** Exercise objective **
The entries below are to be given back exactly, with images excluded.
****
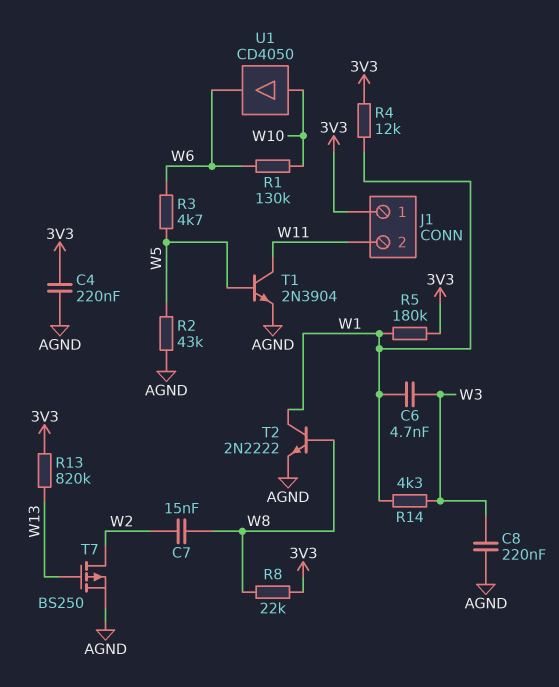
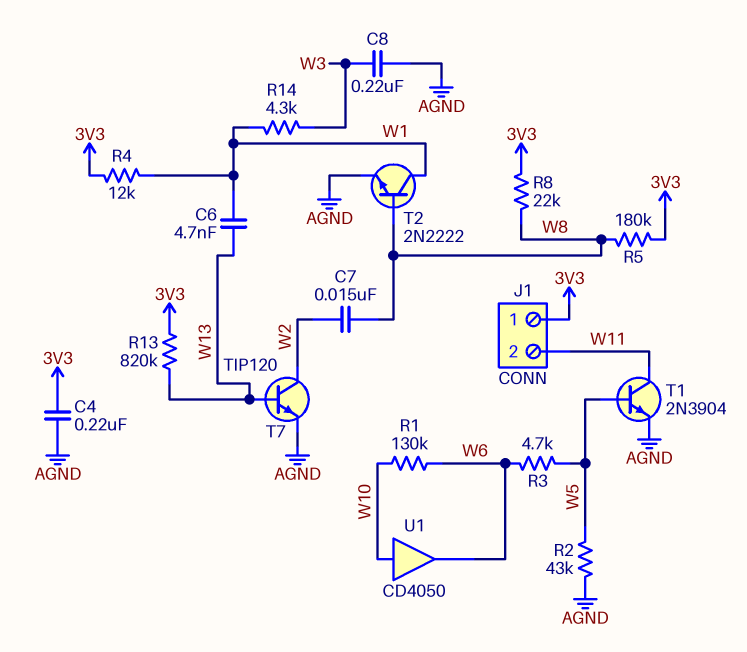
C6: 4.7nF (W1, W3) -> 4.7nF (W1, W13)
R5: 180k (3V3, W1) -> 180k (3V3, W8)
T7: PMOS BS250 (G W13, D W2, S AGND) -> NPN TIP120 (B W13, C W2, E AGND)

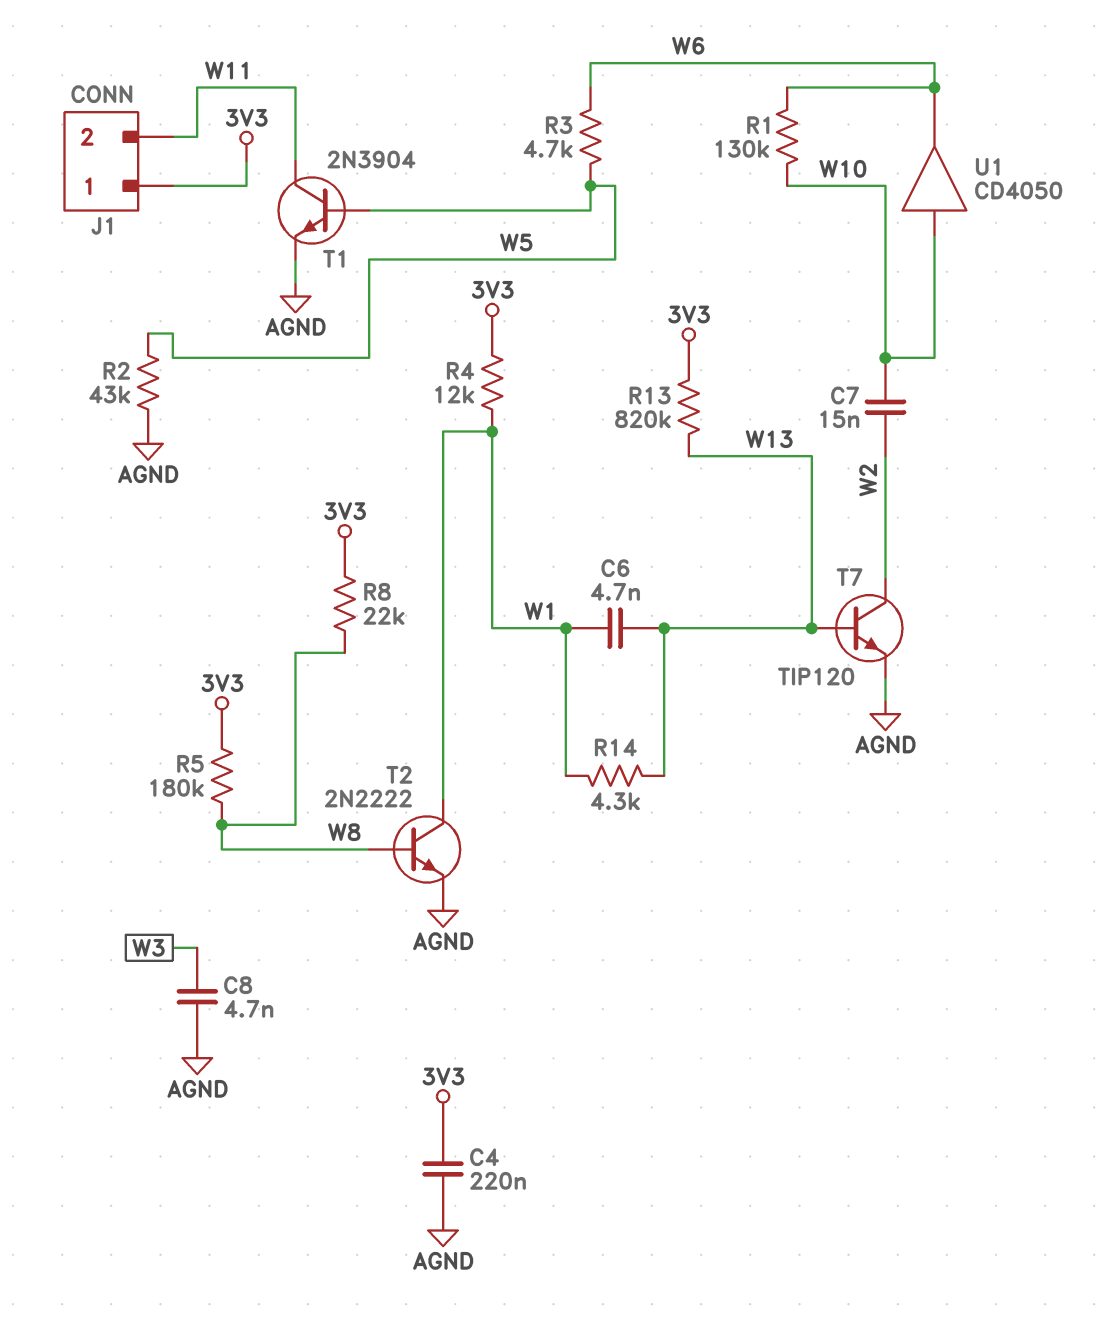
C7: 15nF (W2, W8) -> 15nF (W2, W10)
C8: 220nF (AGND, W3) -> 4.7nF (AGND, W3)
R14: 4.3k (W1, W3) -> 4.3k (W1, W13)

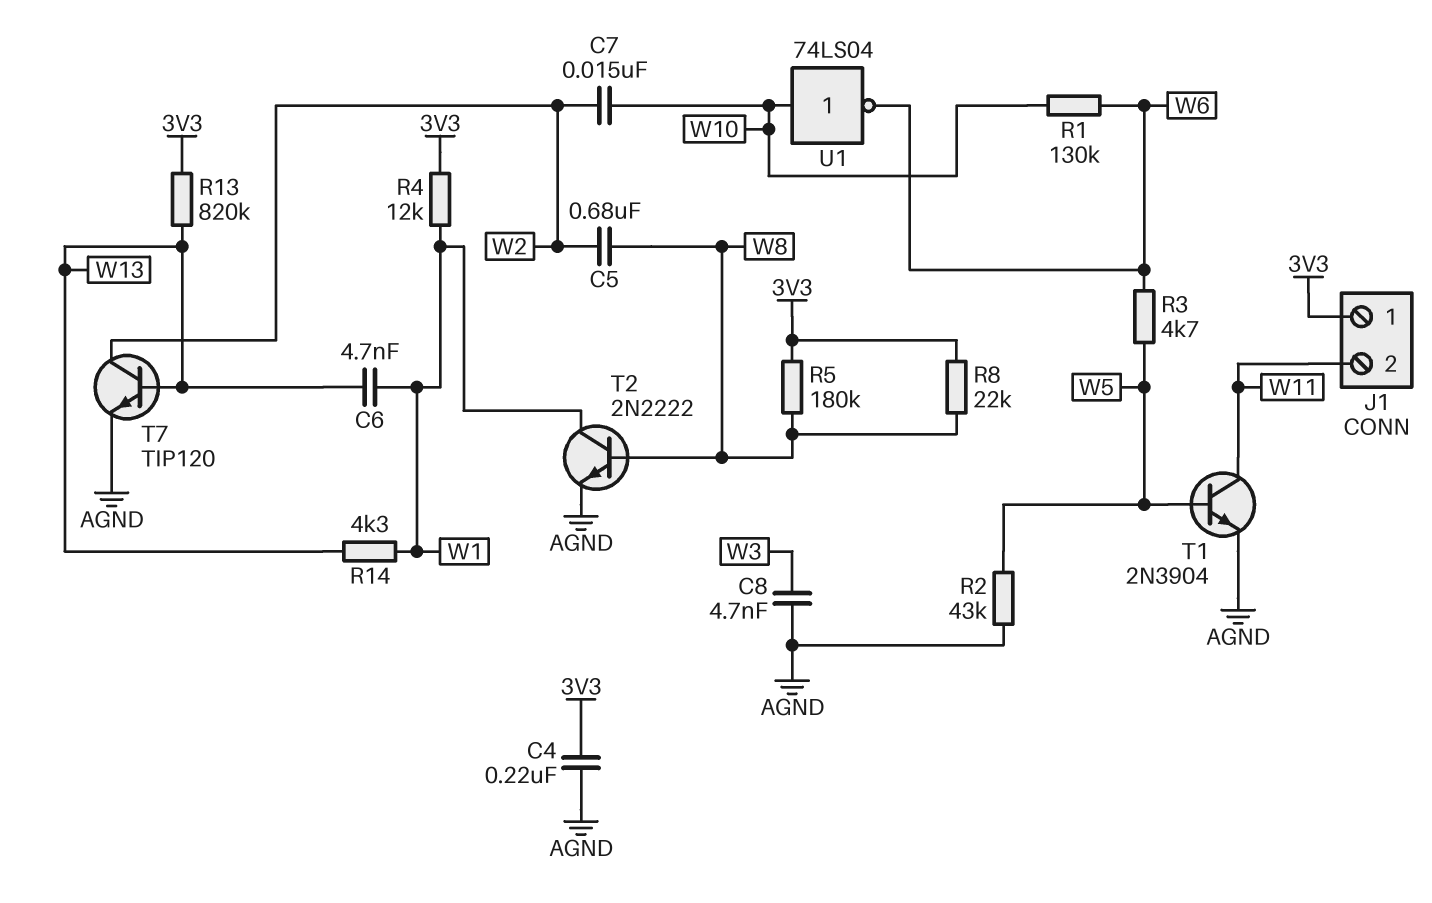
C5: none -> 680nF (W2, W8)
U1: buffer CD4050 (in W10, out W6) -> NOT 74LS04 (in W10, out W6)

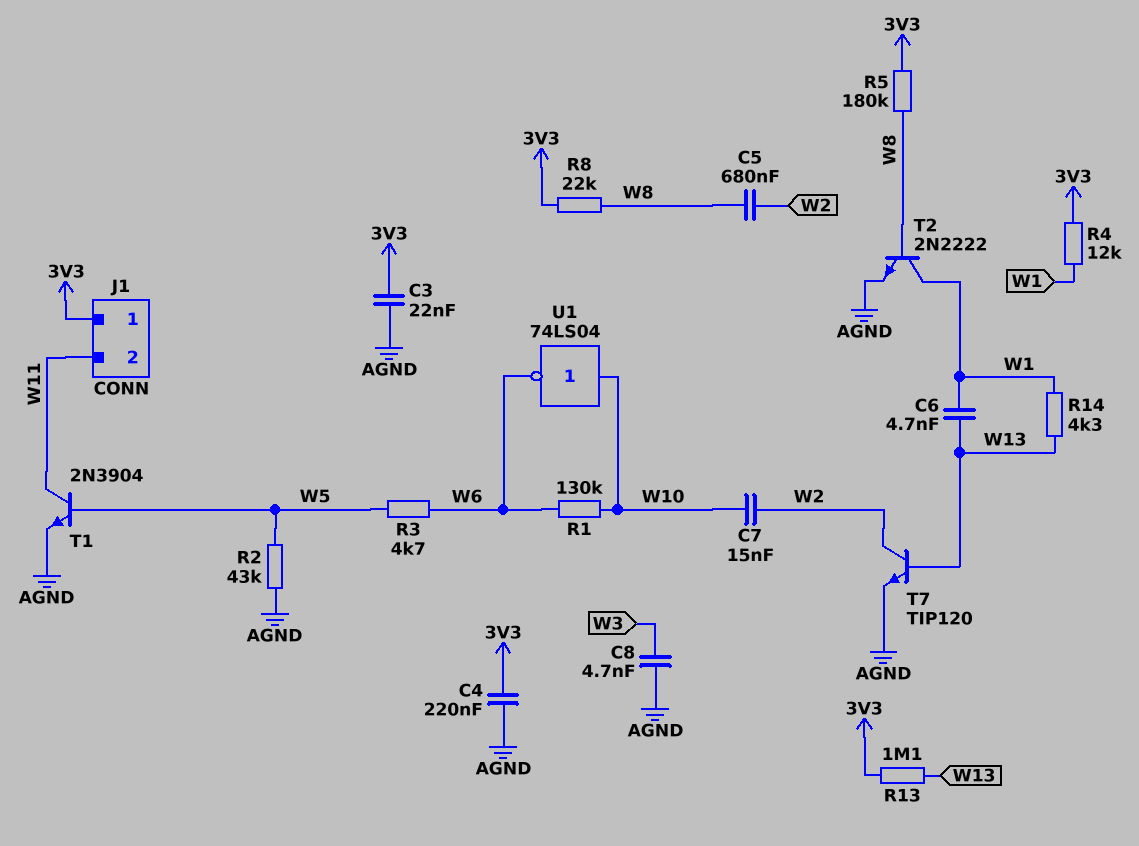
C3: none -> 22nF (3V3, AGND)
R13: 820k (3V3, W13) -> 1.1M (3V3, W13)

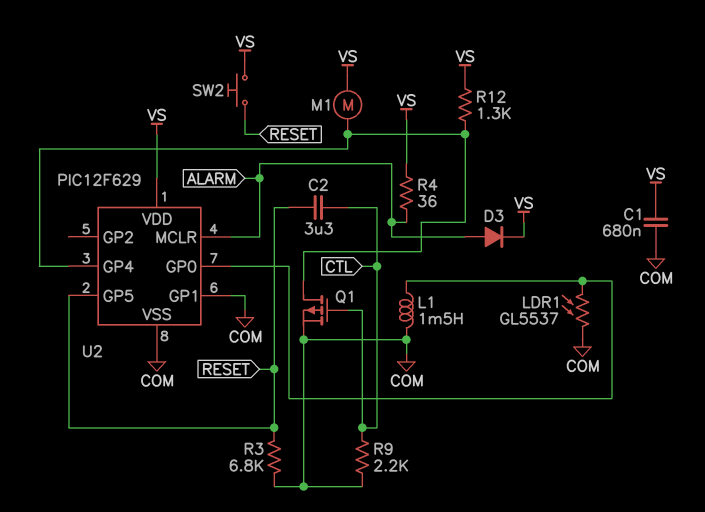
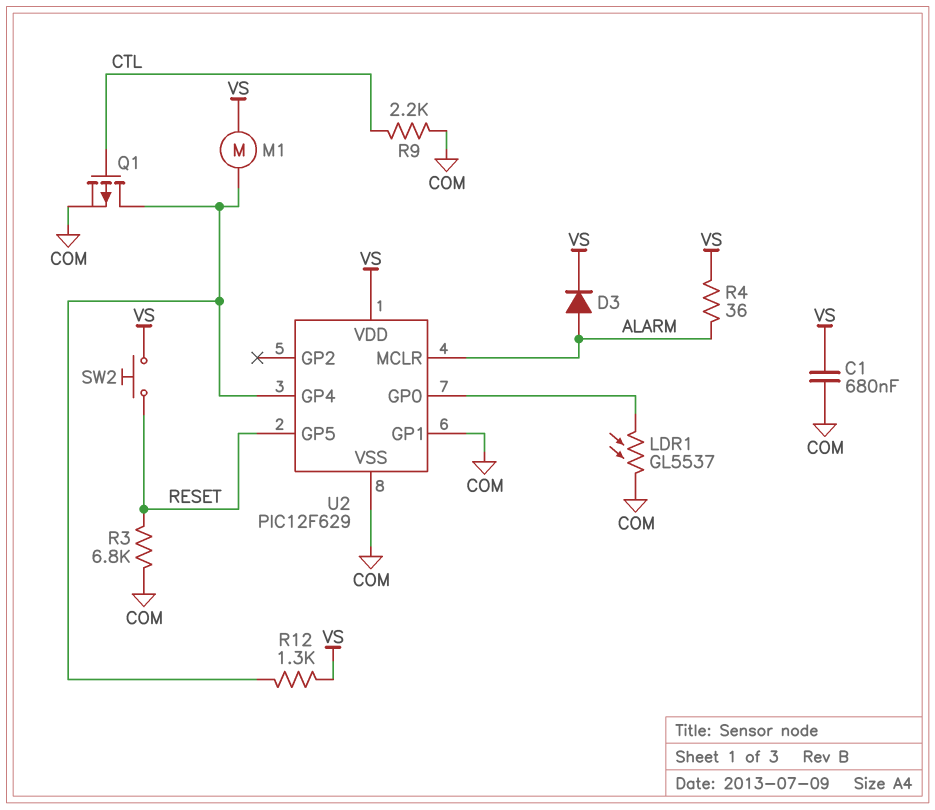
C2: 3.3uF (CTL, RESET) -> none
L1: 1.5mH (COM, U2/GP0) -> none

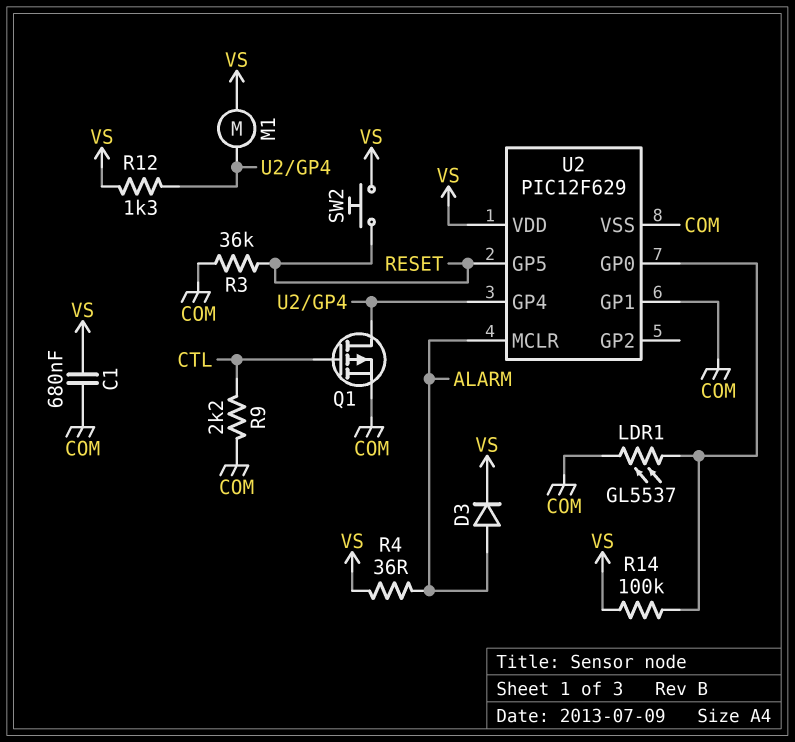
R3: 6.8k (COM, RESET) -> 36k (COM, RESET)
R14: none -> 100k (U2/GP0, VS)

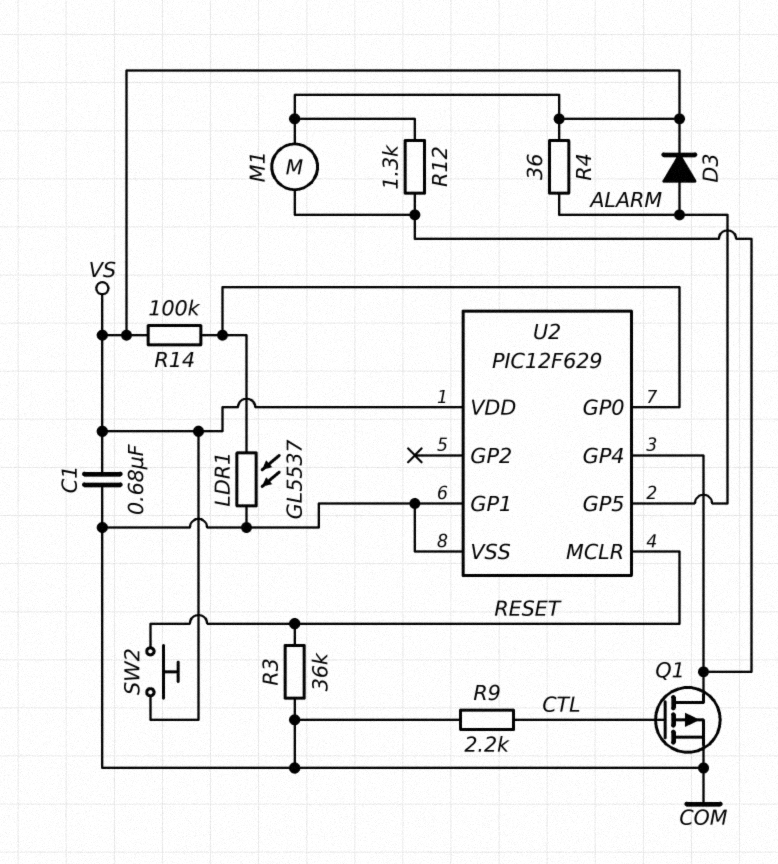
U2 pin GP5: RESET -> ALARM
U2 pin MCLR: ALARM -> RESET

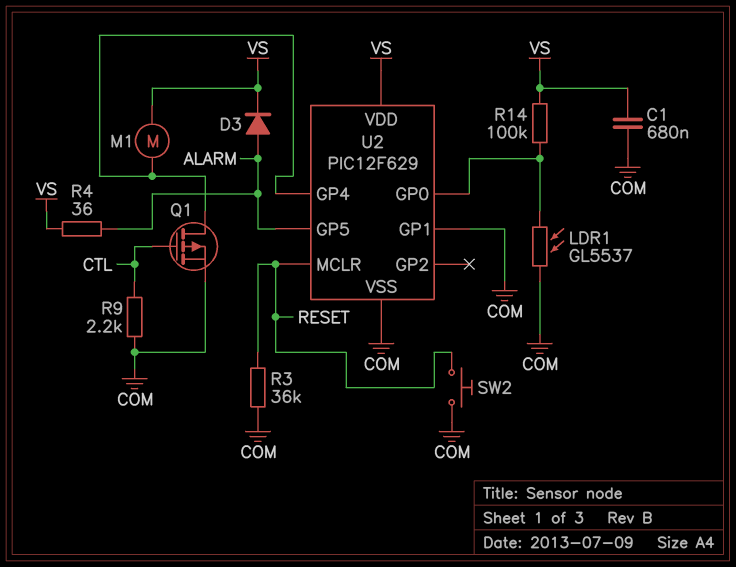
R12: 1.3k (U2/GP4, VS) -> none
SW2: button (RESET, VS) -> button (COM, RESET)

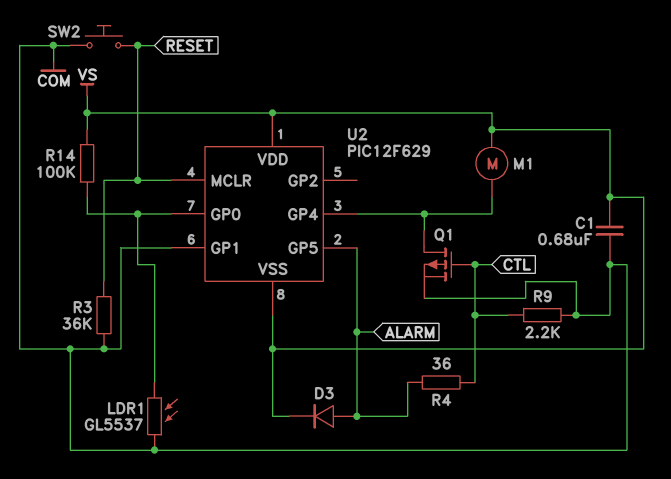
R4: 36 (ALARM, VS) -> 36 (ALARM, CTL)
U2 pin VSS: COM -> VS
****
** Answer for the task **
C6: 4.7nF (W1, W3) -> 4.7nF (W1, W13)
R5: 180k (3V3, W1) -> 180k (3V3, W8)
T7: PMOS BS250 (G W13, D W2, S AGND) -> NPN TIP120 (B W13, C W2, E AGND)

C7: 15nF (W2, W8) -> 15nF (W2, W10)
C8: 220nF (AGND, W3) -> 4.7nF (AGND, W3)
R14: 4.3k (W1, W3) -> 4.3k (W1, W13)

C5: none -> 680nF (W2, W8)
U1: buffer CD4050 (in W10, out W6) -> NOT 74LS04 (in W10, out W6)

C3: none -> 22nF (3V3, AGND)
R13: 820k (3V3, W13) -> 1.1M (3V3, W13)

C2: 3.3uF (CTL, RESET) -> none
L1: 1.5mH (COM, U2/GP0) -> none

R3: 6.8k (COM, RESET) -> 36k (COM, RESET)
R14: none -> 100k (U2/GP0, VS)

U2 pin GP5: RESET -> ALARM
U2 pin MCLR: ALARM -> RESET

R12: 1.3k (U2/GP4, VS) -> none
SW2: button (RESET, VS) -> button (COM, RESET)

R4: 36 (ALARM, VS) -> 36 (ALARM, CTL)
U2 pin VSS: COM -> VS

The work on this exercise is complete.